Data shown:

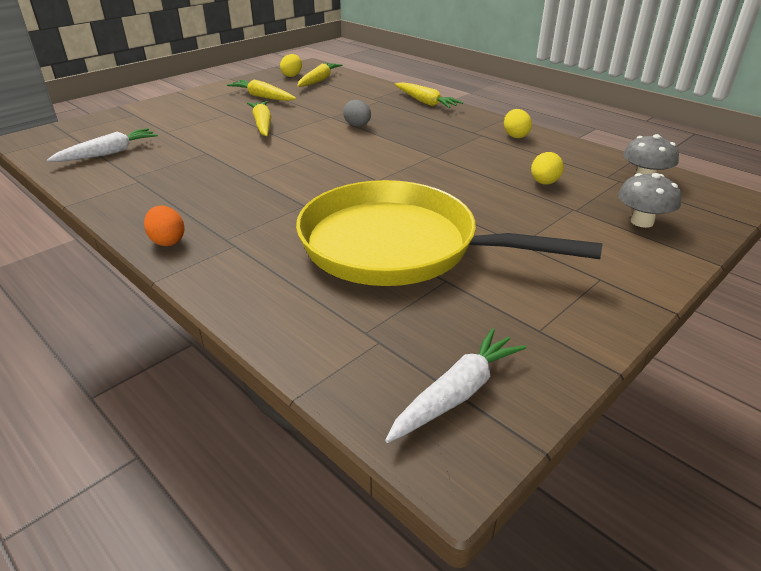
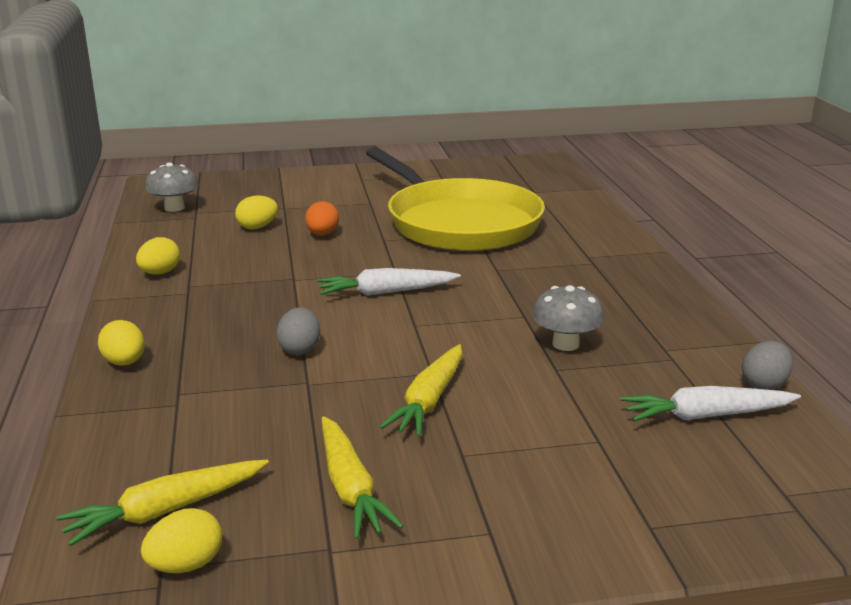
camera: 145 degrees left, 10 degrees down
orange egg [144,205,185,246] -> orange egg moved to [305,201,339,236]
white carrot [385,328,526,443] -> white carrot moved to [317,268,461,296]
yellow carrot [395,82,463,108] -> yellow egg [98,320,145,366]
grey mushroom [618,173,681,228] -> grey mushroom moved to [532,285,604,351]
none -> grey egg [742,341,793,390]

Prompt: Make an exact copy of every entry above, but keep the pictures out of it.

Written reply:
camera: 145 degrees left, 10 degrees down
orange egg [144,205,185,246] -> orange egg moved to [305,201,339,236]
white carrot [385,328,526,443] -> white carrot moved to [317,268,461,296]
yellow carrot [395,82,463,108] -> yellow egg [98,320,145,366]
grey mushroom [618,173,681,228] -> grey mushroom moved to [532,285,604,351]
none -> grey egg [742,341,793,390]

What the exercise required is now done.